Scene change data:
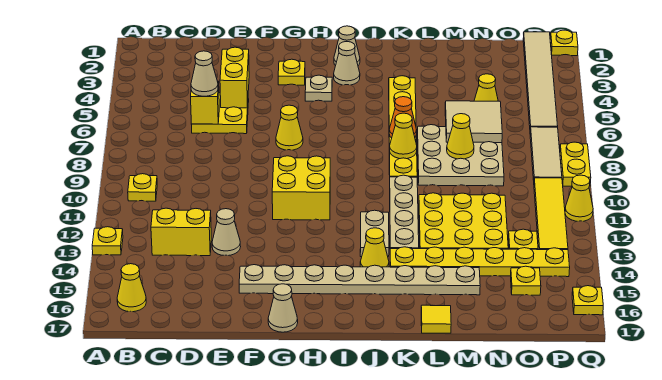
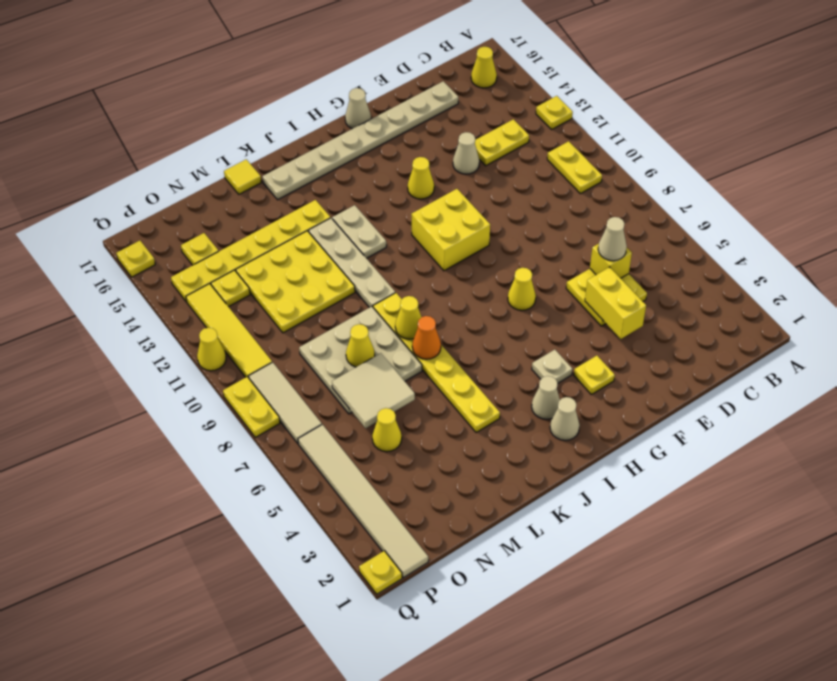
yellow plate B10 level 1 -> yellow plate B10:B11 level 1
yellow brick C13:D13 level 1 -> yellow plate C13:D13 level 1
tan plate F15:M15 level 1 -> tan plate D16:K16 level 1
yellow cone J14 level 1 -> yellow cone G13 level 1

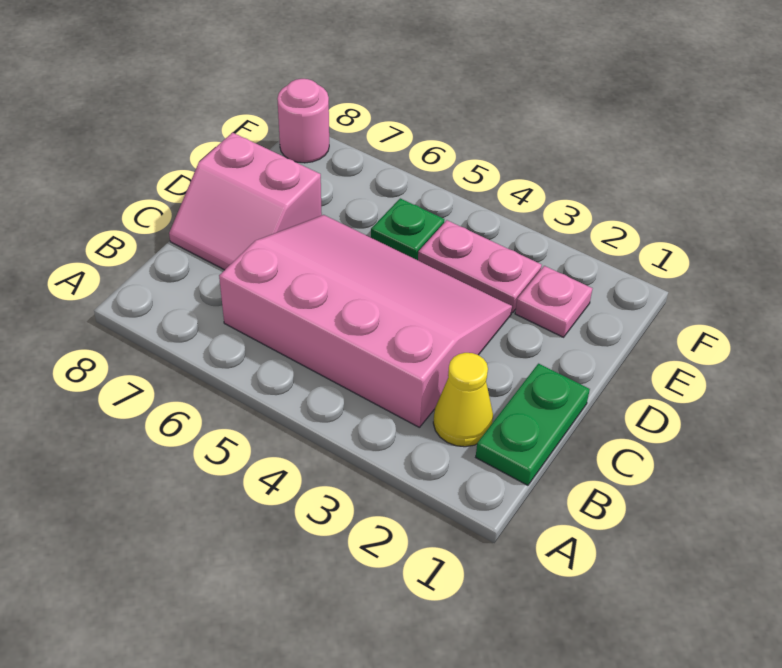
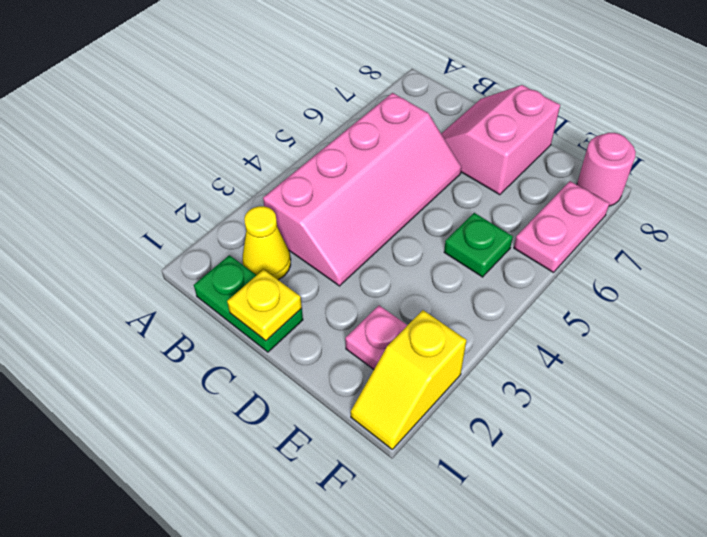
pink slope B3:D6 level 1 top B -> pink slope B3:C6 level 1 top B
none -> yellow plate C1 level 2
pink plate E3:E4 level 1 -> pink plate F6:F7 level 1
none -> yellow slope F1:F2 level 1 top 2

| Task details |
Write out all of the data above exactly, without any of its pictures.

| Task output |
yellow plate B10 level 1 -> yellow plate B10:B11 level 1
yellow brick C13:D13 level 1 -> yellow plate C13:D13 level 1
tan plate F15:M15 level 1 -> tan plate D16:K16 level 1
yellow cone J14 level 1 -> yellow cone G13 level 1

pink slope B3:D6 level 1 top B -> pink slope B3:C6 level 1 top B
none -> yellow plate C1 level 2
pink plate E3:E4 level 1 -> pink plate F6:F7 level 1
none -> yellow slope F1:F2 level 1 top 2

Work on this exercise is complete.